> _Work to do_: Please copy the listing from the line with "Question: Estimate the" through the end of the listing, swapping "cabinetry" for "cupboard" and keeping all else the same.

> _Record excerpts_:
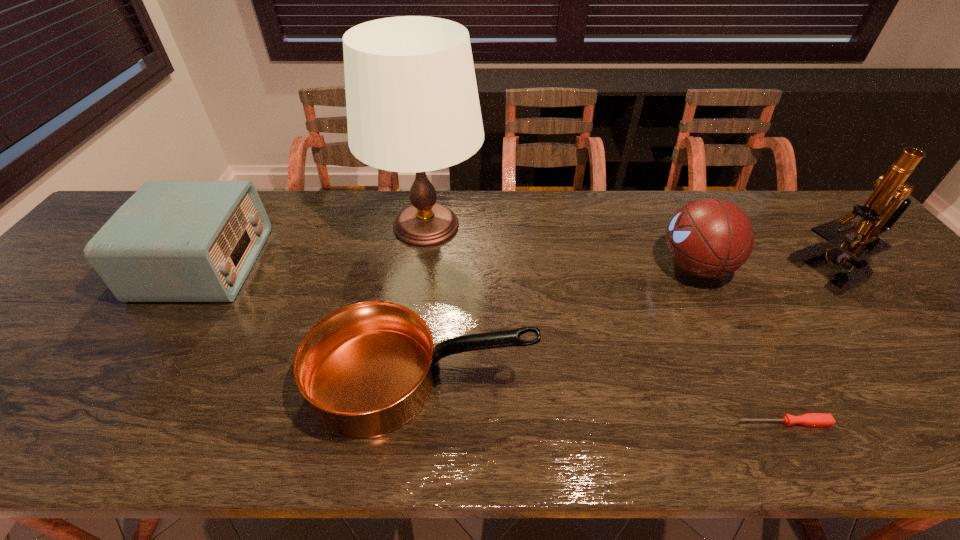
What are the coordinates of `screwdriver that is at the near edge` in the screenshot? It's located at (809, 419).

Find the location of a particular element. This screenshot has height=540, width=960. object situated at the right edge is located at coordinates (887, 203).

Identify the location of vacant space at the far edge of the desktop. (388, 193).

In the image, there is a desktop. Where is `blank space at the near edge`? This screenshot has width=960, height=540. blank space at the near edge is located at coordinates (113, 429).

This screenshot has height=540, width=960. In order to click on free space at the left edge of the desktop in this screenshot , I will do `click(83, 319)`.

I want to click on free spot at the far right corner of the desktop, so click(834, 217).

What are the coordinates of `blank region between the frying pan and the screwdriver` in the screenshot? It's located at (603, 402).

Find the location of a particular element. Image resolution: width=960 pixels, height=540 pixels. free area in between the frying pan and the lamp is located at coordinates (424, 303).

You are a GUI agent. You are given a task and a screenshot of the screen. Output one action in this format:
    pyautogui.click(x=<x>, y=<y>)
    Task: Click on the free space between the microscope and the basketball
    
    Given the screenshot: What is the action you would take?
    pyautogui.click(x=766, y=269)

Identify the location of free spot between the tallest object and the frying pan. The width and height of the screenshot is (960, 540). (424, 303).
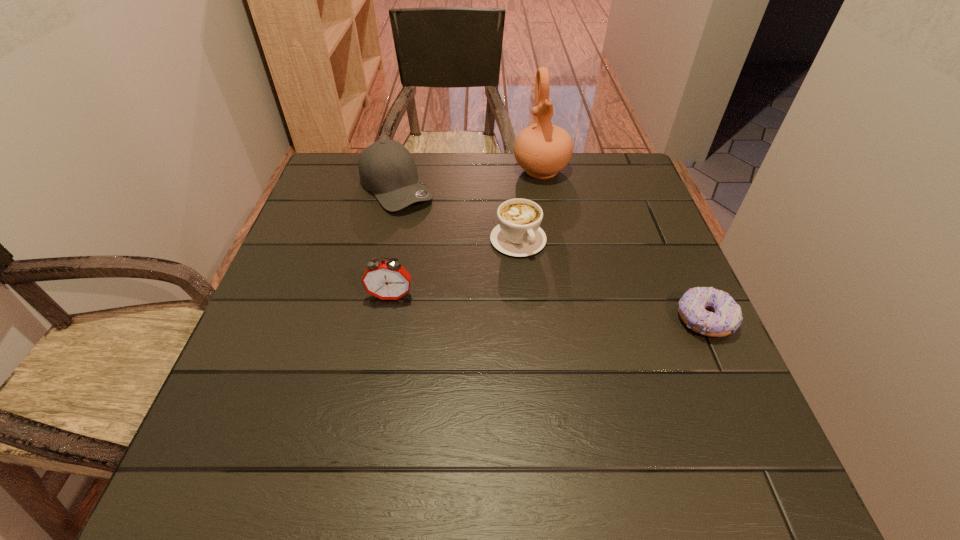
At what (x,y) coordinates should I click in order to perform the action: click on object that is positioned at the left edge. Please return your answer as a coordinate pair (x, y). The height and width of the screenshot is (540, 960). Looking at the image, I should click on (387, 169).

Where is `object that is at the right edge`? object that is at the right edge is located at coordinates (725, 317).

Image resolution: width=960 pixels, height=540 pixels. Identify the location of object present at the far left corner. (387, 169).

Locate an element on the screen. free space at the near edge is located at coordinates (571, 413).

The width and height of the screenshot is (960, 540). In the image, there is a desktop. What are the coordinates of `blank space at the left edge` in the screenshot? It's located at (271, 364).

The width and height of the screenshot is (960, 540). What are the coordinates of `vacant area at the right edge of the desktop` in the screenshot? It's located at pyautogui.click(x=666, y=233).

The height and width of the screenshot is (540, 960). In order to click on blank space at the near left corner in this screenshot , I will do `click(269, 391)`.

Find the location of a particular element. This screenshot has height=540, width=960. vacant space at the far right corner is located at coordinates (596, 176).

Find the location of a particular element. The width and height of the screenshot is (960, 540). free space at the near right corner of the desktop is located at coordinates (746, 408).

I want to click on free area in between the alarm clock and the pottery, so (466, 233).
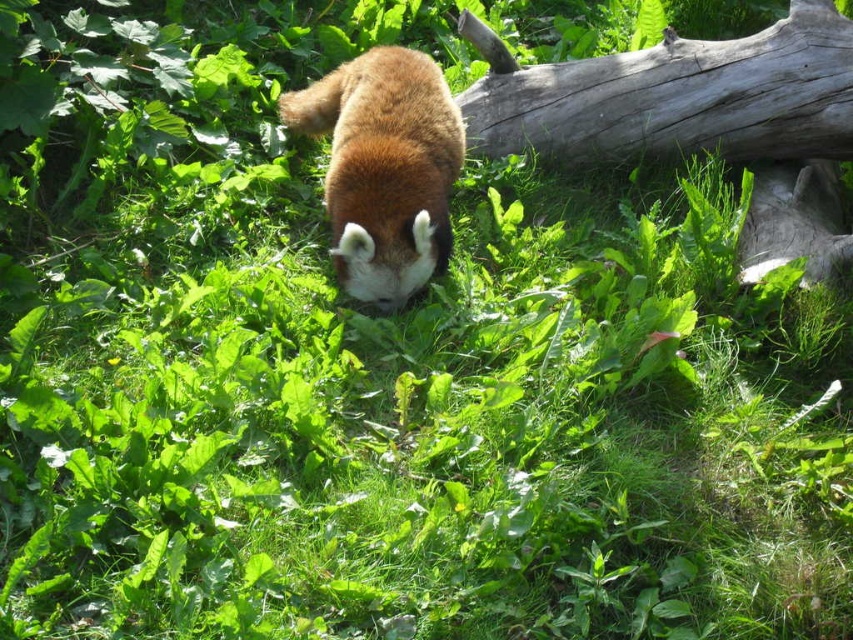
Is point (817, 38) more distant than point (399, 257)?

Yes, point (817, 38) is behind point (399, 257).

Measure the distance between gray rough wood at upper right and camera.

The distance of gray rough wood at upper right from camera is 11.40 feet.

The image size is (853, 640). I want to click on gray rough wood at upper right, so click(x=672, y=96).

Where is `gray rough wood at upper right`? Image resolution: width=853 pixels, height=640 pixels. gray rough wood at upper right is located at coordinates (672, 96).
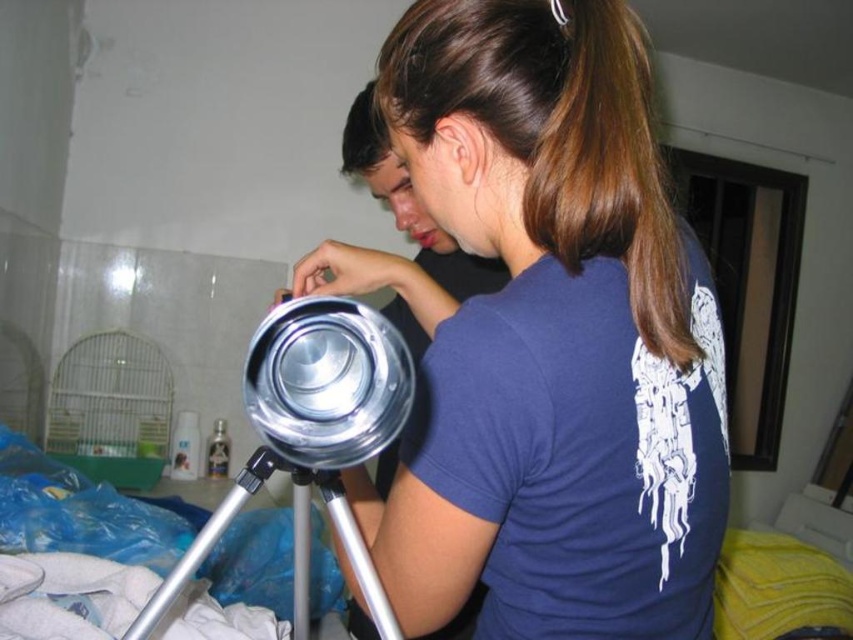
You are trying to determine the position of the shiny metallic tripod at center and the silver metallic tripod at center in the image. Which one is positioned higher?

The shiny metallic tripod at center is located above the silver metallic tripod at center, so it is positioned higher.

You are a photographer standing 24 inches away from a camera. You want to take a photo of the shiny metallic tripod at center. Is the tripod within your camera range?

The shiny metallic tripod at center is 21.95 inches away from the camera, which is within the 24 inches range. Therefore, the tripod is within the camera range.

You are standing in the room and want to move from the point at coordinates point (300, 262) to the point at coordinates point (241, 470). Which direction should you move in?

You should move backward because point (300, 262) is in front of point (241, 470).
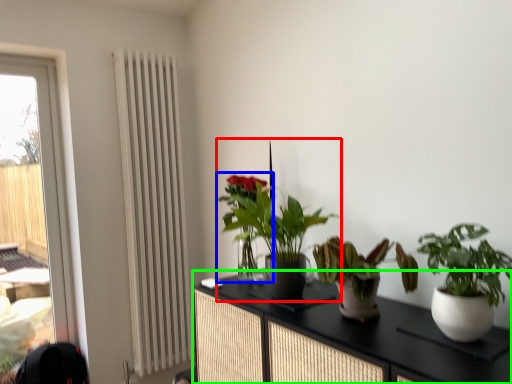
Question: Estimate the real-world distances between objects in this image. Which object is closer to houseplant (highlighted by a red box), houseplant (highlighted by a blue box) or cabinetry (highlighted by a green box)?

Choices:
 (A) houseplant
 (B) cabinetry

Answer: (A)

> _Expected output_:
Question: Estimate the real-world distances between objects in this image. Which object is closer to houseplant (highlighted by a red box), houseplant (highlighted by a blue box) or cupboard (highlighted by a green box)?

Choices:
 (A) houseplant
 (B) cupboard

Answer: (A)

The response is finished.